> [Instructions to follow]:
When you come to a picture, pass over it, and set down the entries below exactly.
== == ==
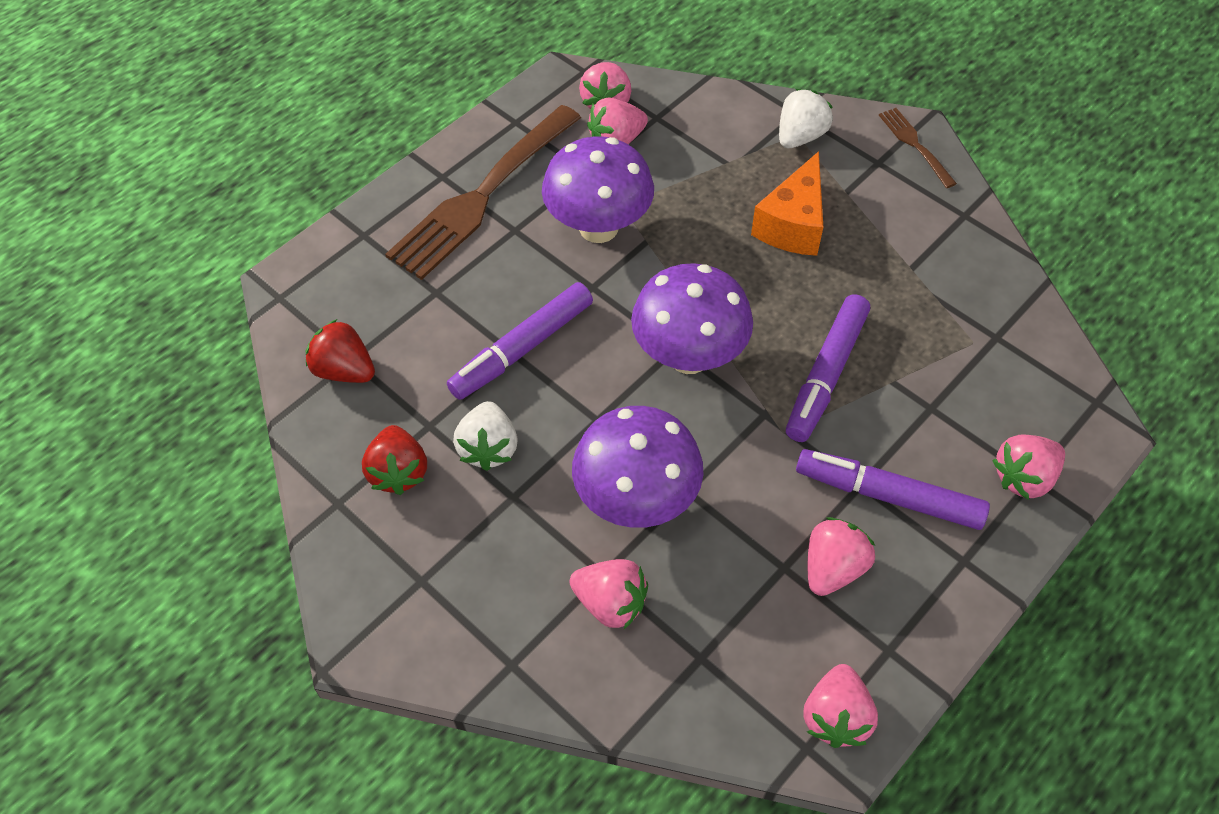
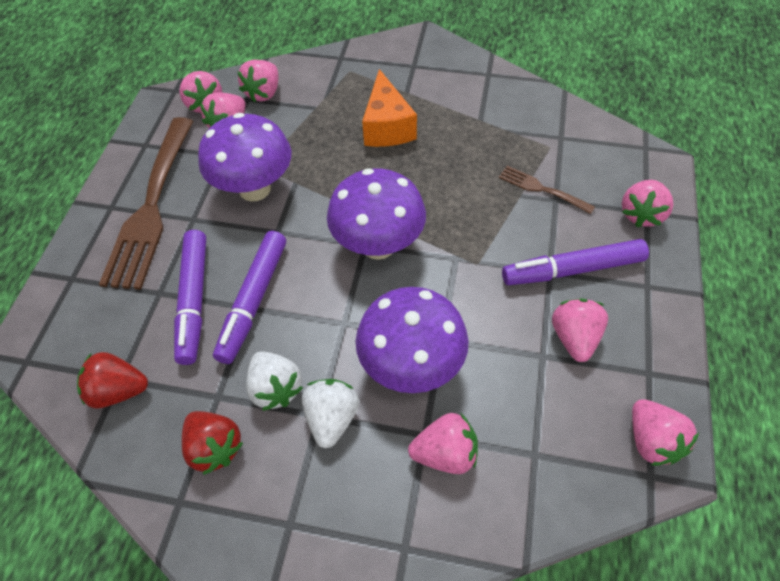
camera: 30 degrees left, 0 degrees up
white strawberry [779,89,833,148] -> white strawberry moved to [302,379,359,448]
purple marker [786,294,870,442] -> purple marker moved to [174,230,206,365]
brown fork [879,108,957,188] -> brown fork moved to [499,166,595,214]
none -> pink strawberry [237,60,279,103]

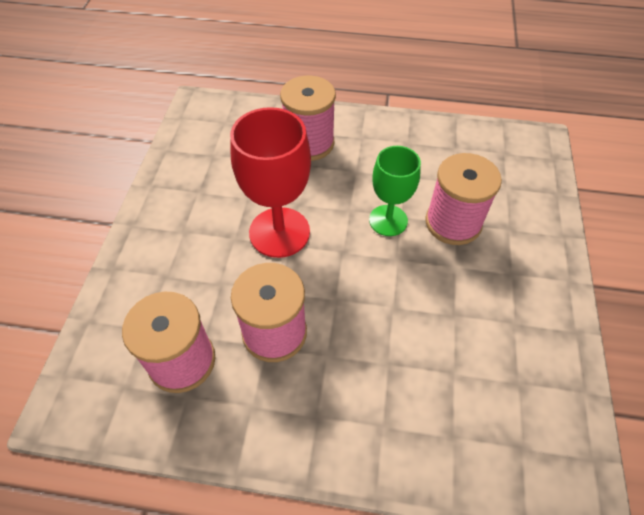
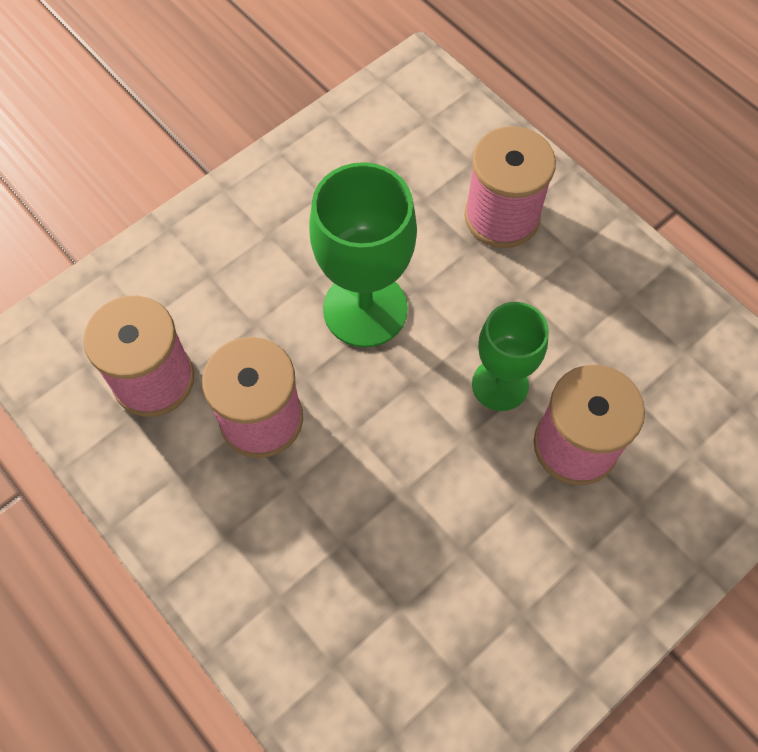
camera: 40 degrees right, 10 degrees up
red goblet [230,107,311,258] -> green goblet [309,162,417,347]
== == ==
> [Reply to the exercise]:
camera: 30 degrees left, 0 degrees up
white strawberry [779,89,833,148] -> white strawberry moved to [302,379,359,448]
purple marker [786,294,870,442] -> purple marker moved to [174,230,206,365]
brown fork [879,108,957,188] -> brown fork moved to [499,166,595,214]
none -> pink strawberry [237,60,279,103]

camera: 40 degrees right, 10 degrees up
red goblet [230,107,311,258] -> green goblet [309,162,417,347]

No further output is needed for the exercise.